*Work to do*. Show every line of the data that contains the string "treble".

*Data in this exercise*.

§ §

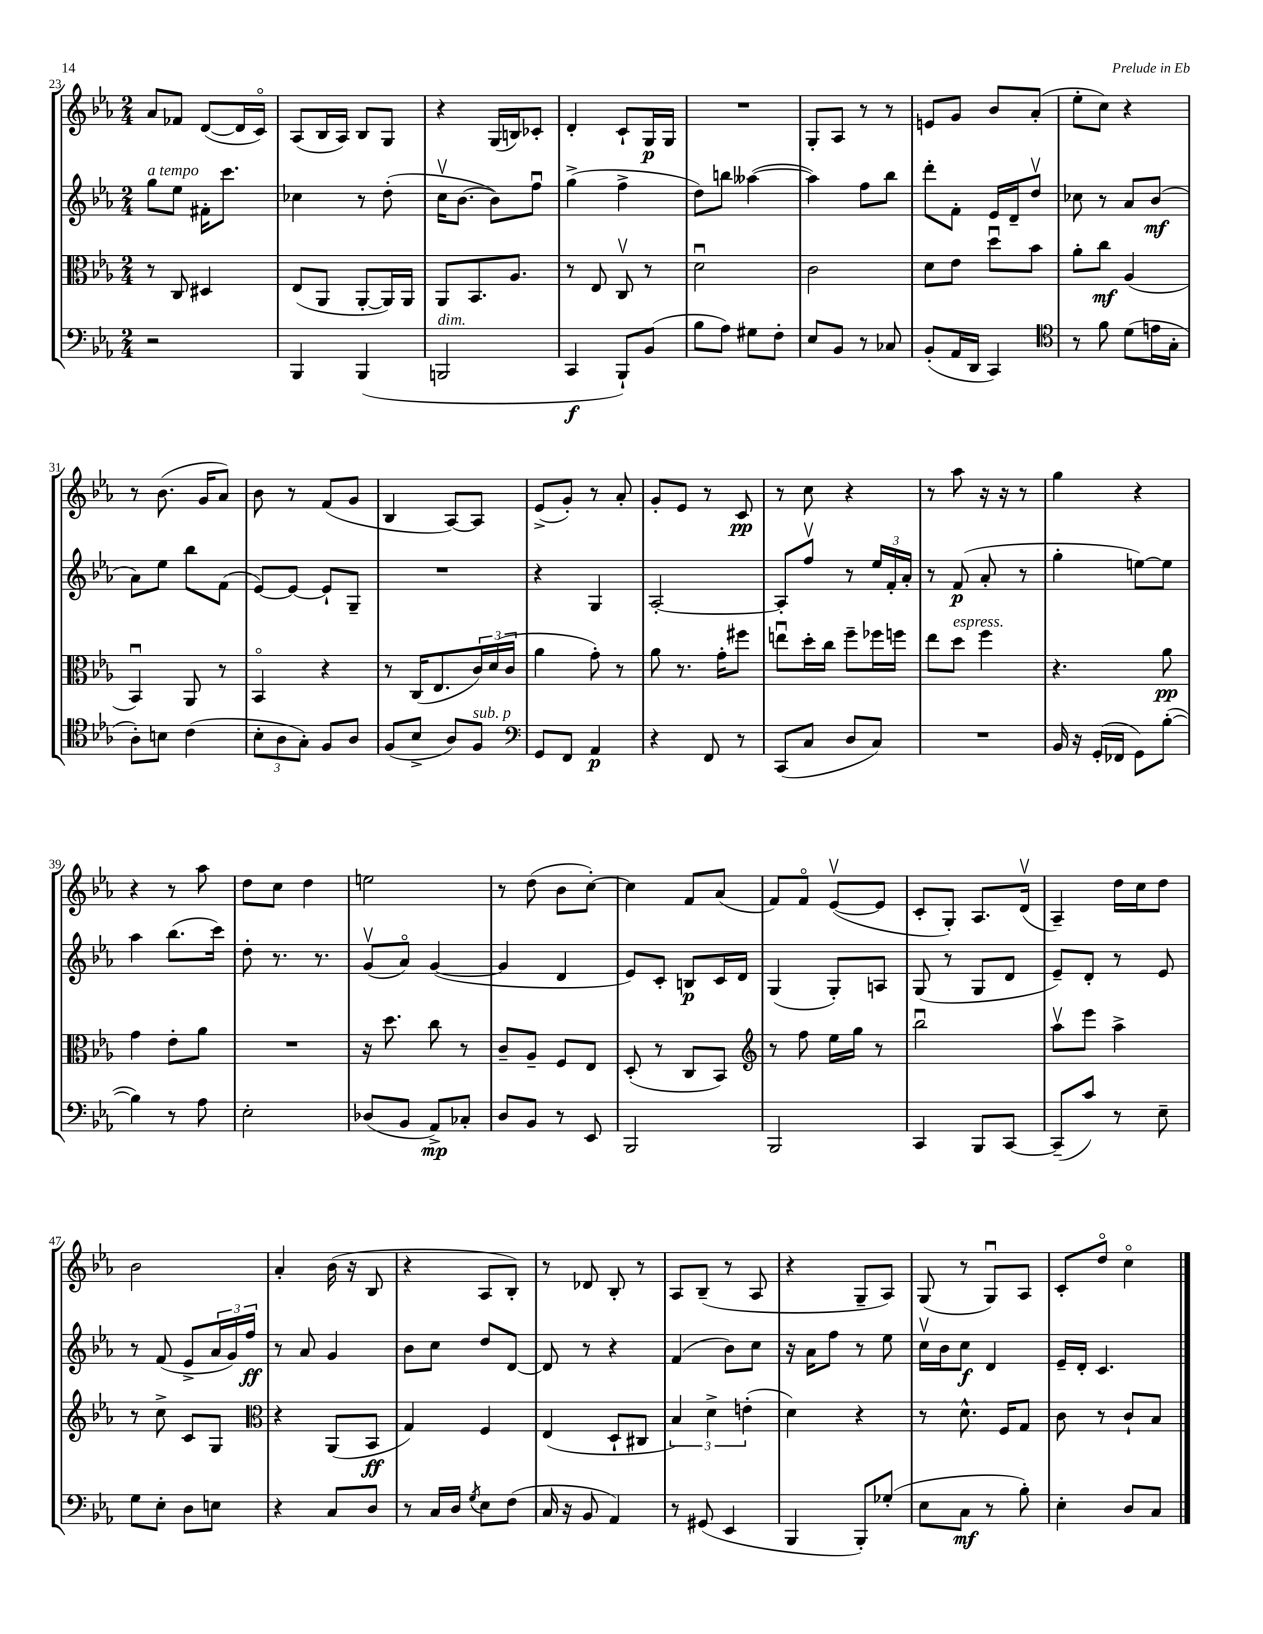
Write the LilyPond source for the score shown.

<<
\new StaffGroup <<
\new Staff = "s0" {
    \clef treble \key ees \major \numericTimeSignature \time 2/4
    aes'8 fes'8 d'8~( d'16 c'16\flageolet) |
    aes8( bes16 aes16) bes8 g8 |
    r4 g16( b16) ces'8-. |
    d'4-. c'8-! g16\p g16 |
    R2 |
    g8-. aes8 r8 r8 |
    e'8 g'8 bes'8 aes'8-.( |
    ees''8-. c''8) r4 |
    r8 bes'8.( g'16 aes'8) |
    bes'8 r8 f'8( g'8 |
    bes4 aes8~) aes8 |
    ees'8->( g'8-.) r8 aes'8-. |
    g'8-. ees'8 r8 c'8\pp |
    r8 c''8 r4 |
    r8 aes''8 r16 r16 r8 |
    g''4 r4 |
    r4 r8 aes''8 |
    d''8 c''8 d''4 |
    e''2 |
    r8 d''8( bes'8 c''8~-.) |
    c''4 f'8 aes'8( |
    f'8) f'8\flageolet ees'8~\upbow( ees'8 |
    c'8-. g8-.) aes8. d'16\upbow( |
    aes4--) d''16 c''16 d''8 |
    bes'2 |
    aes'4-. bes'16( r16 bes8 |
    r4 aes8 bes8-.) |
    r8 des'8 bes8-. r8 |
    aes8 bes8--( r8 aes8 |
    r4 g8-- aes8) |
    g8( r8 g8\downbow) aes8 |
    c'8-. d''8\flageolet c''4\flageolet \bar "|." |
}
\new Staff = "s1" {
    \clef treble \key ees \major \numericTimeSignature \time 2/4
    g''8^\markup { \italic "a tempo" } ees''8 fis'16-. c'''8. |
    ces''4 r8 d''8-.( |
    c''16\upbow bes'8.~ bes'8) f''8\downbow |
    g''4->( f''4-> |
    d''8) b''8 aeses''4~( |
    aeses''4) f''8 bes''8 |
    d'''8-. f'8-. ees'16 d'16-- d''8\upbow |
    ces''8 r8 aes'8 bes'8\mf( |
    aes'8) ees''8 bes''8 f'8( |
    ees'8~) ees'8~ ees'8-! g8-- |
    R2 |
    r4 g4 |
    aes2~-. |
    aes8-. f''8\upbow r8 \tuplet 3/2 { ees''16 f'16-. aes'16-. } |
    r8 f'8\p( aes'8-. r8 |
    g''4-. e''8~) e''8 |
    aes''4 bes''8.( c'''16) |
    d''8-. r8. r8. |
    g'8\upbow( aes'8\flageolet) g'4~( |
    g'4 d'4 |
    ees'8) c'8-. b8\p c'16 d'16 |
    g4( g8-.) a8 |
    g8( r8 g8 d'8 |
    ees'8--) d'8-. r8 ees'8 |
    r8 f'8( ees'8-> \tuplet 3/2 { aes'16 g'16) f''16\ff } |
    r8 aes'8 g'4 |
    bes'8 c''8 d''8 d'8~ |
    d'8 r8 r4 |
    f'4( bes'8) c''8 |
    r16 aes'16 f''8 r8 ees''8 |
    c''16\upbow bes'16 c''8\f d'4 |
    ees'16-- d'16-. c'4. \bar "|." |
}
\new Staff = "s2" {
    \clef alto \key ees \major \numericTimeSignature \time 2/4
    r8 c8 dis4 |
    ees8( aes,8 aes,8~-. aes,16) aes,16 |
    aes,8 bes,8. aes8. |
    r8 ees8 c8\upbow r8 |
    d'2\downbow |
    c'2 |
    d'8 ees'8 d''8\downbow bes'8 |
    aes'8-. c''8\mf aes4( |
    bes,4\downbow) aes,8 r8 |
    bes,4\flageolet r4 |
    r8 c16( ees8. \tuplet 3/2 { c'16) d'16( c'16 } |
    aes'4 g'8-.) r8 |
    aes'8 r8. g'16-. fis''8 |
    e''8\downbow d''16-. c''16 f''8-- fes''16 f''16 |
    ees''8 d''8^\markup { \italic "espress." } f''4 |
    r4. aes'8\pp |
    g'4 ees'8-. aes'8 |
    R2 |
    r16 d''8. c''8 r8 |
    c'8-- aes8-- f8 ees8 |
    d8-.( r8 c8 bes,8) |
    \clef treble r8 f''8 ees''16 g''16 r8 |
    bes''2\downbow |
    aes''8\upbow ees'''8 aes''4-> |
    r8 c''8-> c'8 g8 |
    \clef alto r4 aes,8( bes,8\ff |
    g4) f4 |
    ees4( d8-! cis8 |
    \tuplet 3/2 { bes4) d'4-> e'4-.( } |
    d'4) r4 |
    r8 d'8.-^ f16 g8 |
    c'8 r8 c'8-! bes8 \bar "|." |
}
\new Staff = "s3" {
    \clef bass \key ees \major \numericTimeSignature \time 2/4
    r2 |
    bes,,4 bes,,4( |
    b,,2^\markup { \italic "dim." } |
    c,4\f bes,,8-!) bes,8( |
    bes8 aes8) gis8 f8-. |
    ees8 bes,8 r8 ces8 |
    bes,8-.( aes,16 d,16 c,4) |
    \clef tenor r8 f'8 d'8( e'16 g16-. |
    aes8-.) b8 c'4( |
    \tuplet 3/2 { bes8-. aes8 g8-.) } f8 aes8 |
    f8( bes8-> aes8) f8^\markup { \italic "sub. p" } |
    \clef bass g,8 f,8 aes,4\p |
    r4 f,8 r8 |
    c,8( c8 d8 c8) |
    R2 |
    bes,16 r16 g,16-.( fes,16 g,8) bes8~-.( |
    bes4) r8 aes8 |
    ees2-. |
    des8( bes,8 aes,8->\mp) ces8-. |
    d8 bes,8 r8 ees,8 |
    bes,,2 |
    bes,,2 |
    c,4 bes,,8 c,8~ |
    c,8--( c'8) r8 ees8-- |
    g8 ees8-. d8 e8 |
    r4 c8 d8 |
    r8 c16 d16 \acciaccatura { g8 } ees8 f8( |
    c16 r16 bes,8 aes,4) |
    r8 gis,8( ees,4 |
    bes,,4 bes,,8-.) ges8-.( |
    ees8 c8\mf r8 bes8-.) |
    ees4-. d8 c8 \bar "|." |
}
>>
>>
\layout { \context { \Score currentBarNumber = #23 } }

§ §

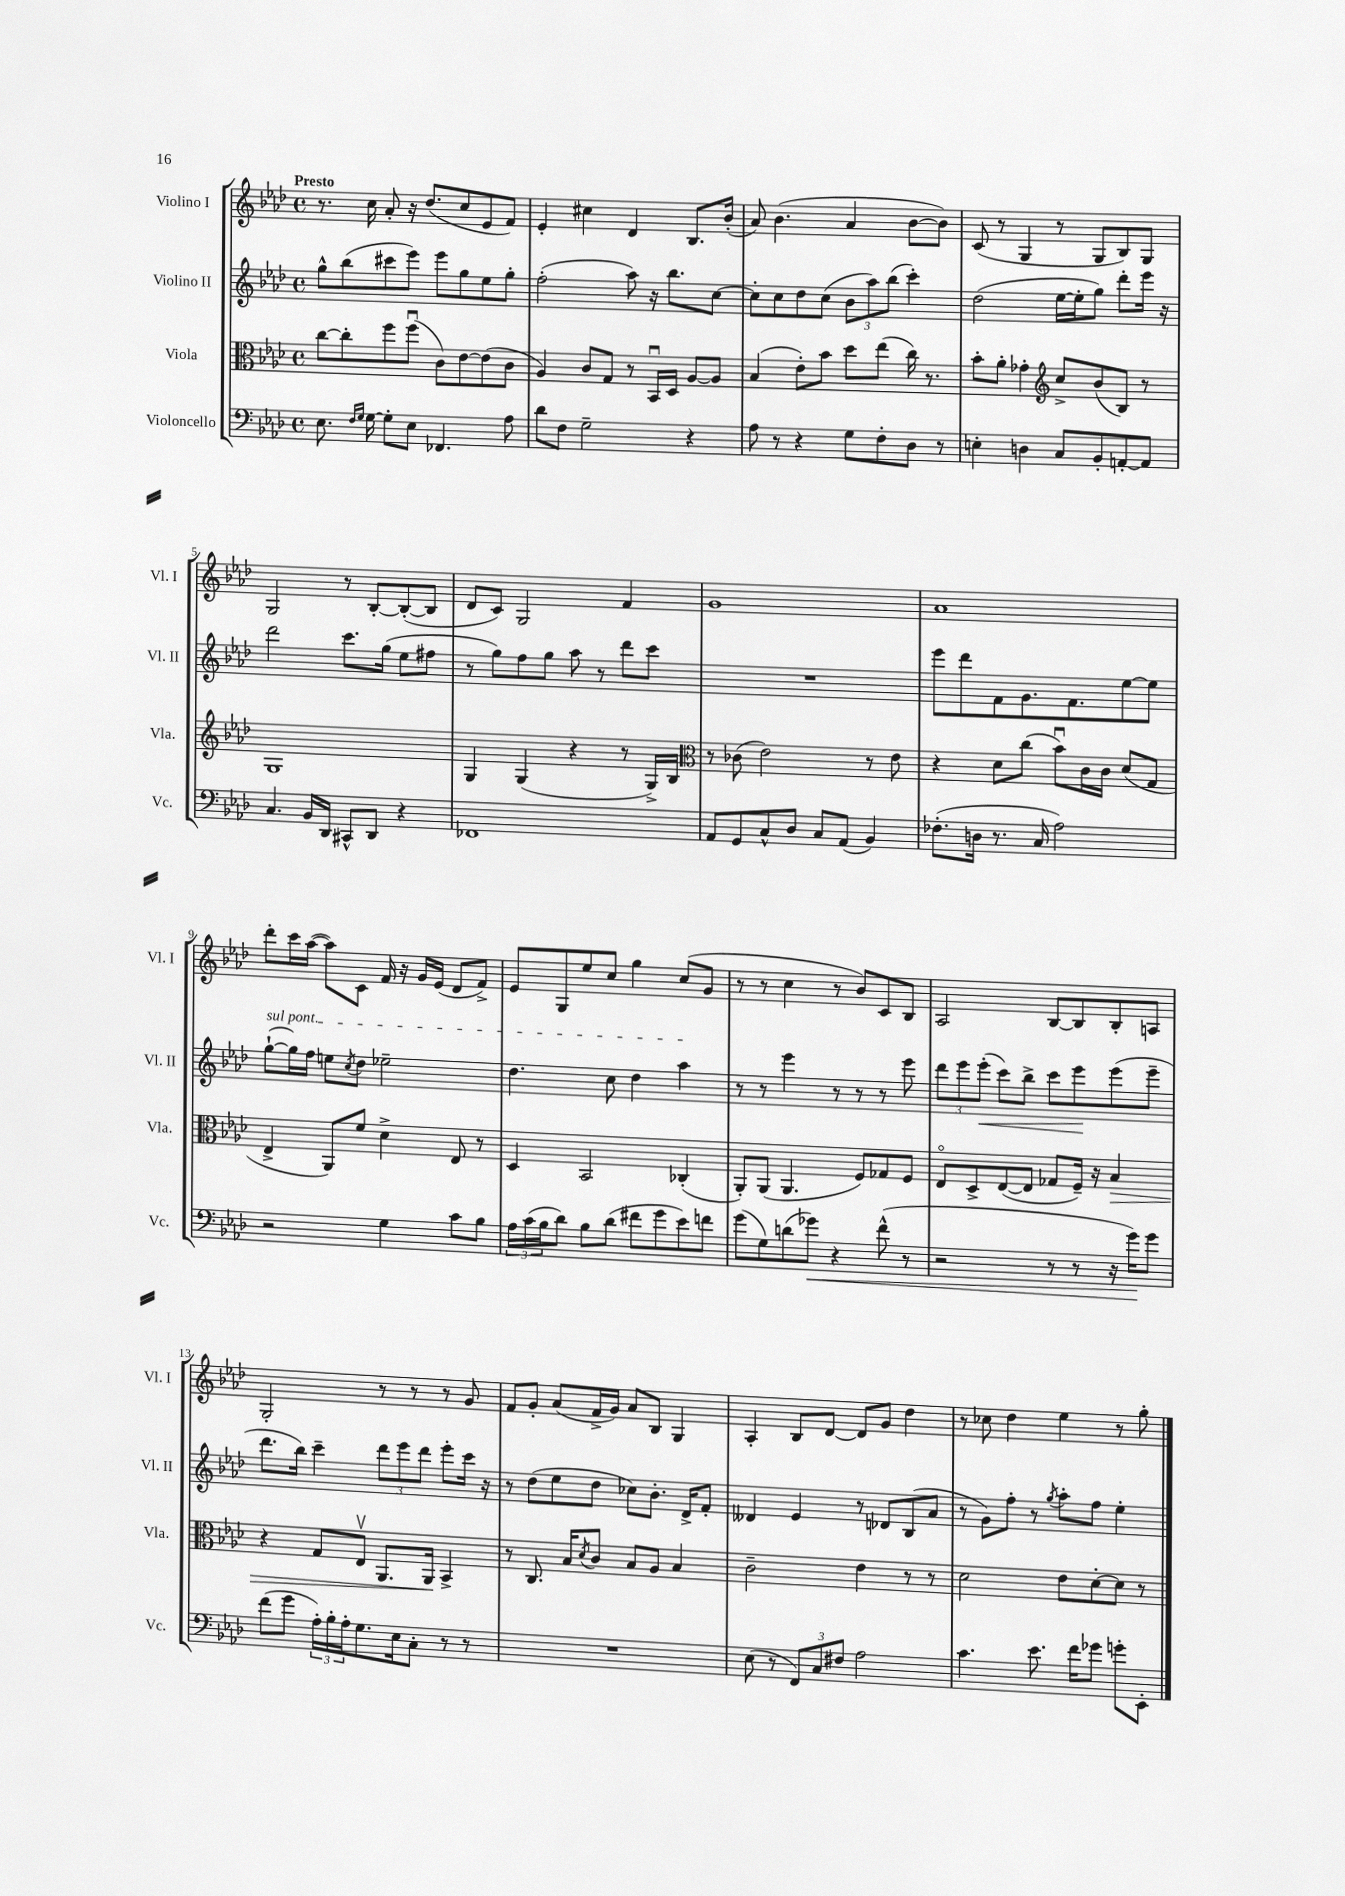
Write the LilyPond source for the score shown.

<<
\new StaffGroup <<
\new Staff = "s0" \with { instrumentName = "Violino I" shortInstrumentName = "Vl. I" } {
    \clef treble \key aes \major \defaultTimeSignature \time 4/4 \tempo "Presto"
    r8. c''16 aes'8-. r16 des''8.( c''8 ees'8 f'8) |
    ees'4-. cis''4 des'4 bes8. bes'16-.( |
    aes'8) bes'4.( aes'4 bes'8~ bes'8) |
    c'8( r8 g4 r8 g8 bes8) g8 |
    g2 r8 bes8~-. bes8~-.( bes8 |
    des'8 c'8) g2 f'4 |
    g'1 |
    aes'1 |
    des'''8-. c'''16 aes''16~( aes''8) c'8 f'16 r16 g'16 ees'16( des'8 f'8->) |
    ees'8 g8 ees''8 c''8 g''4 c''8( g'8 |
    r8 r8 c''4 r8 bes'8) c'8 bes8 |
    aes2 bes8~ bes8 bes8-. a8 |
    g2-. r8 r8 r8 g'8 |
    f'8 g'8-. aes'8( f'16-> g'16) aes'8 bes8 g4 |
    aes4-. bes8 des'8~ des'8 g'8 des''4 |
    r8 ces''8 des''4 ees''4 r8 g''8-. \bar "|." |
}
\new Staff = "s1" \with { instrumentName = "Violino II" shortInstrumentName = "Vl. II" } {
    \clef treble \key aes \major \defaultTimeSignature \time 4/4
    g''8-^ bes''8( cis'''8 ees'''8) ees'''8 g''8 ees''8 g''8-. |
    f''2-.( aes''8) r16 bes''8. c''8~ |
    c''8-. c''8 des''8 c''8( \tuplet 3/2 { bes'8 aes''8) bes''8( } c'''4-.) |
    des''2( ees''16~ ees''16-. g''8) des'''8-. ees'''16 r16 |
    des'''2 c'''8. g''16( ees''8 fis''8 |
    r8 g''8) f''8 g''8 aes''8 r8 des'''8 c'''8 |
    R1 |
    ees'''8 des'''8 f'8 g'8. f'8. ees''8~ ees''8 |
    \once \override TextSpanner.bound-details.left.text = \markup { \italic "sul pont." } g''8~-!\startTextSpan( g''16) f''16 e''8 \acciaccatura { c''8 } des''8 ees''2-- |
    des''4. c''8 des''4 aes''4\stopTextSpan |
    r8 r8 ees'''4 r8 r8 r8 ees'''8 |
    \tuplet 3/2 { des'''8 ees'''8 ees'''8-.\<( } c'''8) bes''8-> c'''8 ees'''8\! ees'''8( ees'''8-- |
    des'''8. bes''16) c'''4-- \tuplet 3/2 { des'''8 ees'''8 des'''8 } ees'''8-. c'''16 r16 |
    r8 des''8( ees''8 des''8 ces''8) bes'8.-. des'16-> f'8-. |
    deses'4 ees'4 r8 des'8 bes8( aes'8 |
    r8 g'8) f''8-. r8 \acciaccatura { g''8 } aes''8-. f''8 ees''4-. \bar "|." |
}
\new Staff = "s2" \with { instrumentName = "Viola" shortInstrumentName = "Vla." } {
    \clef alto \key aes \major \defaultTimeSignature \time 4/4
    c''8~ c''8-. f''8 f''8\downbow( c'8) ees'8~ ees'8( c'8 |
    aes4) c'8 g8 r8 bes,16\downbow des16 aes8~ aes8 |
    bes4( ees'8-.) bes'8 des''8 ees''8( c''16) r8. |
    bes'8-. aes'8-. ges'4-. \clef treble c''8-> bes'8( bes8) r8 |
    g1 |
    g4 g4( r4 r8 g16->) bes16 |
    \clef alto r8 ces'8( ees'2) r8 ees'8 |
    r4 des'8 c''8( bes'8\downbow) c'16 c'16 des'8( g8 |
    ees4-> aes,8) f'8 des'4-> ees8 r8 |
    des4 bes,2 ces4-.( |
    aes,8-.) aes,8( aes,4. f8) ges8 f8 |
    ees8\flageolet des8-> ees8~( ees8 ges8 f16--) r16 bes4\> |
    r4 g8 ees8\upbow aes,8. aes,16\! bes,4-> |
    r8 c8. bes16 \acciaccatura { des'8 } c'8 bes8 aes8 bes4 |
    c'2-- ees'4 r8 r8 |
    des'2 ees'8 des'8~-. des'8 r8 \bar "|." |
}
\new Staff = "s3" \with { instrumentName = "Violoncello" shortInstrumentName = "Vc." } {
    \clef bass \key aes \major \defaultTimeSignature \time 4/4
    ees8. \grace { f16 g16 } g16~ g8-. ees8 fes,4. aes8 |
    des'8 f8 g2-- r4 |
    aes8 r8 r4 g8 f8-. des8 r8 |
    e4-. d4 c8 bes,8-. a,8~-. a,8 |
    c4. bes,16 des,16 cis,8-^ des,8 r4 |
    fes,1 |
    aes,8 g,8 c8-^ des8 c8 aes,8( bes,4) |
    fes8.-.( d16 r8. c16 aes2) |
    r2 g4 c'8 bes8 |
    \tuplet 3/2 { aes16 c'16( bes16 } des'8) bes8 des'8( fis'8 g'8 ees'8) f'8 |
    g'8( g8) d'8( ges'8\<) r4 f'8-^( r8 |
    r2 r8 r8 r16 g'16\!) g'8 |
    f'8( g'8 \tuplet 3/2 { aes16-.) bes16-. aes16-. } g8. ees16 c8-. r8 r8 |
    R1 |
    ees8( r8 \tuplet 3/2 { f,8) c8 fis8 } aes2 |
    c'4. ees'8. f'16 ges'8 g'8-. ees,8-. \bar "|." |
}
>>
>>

§ §

*Expected output*.
    \clef treble \key ees \major \numericTimeSignature \time 2/4
    \clef treble \key ees \major \numericTimeSignature \time 2/4
    \clef treble r8 f''8 ees''16 g''16 r8 |
    \clef treble \key aes \major \defaultTimeSignature \time 4/4 \tempo "Presto"
    \clef treble \key aes \major \defaultTimeSignature \time 4/4
    bes'8-. aes'8-. ges'4-. \clef treble c''8-> bes'8( bes8) r8 |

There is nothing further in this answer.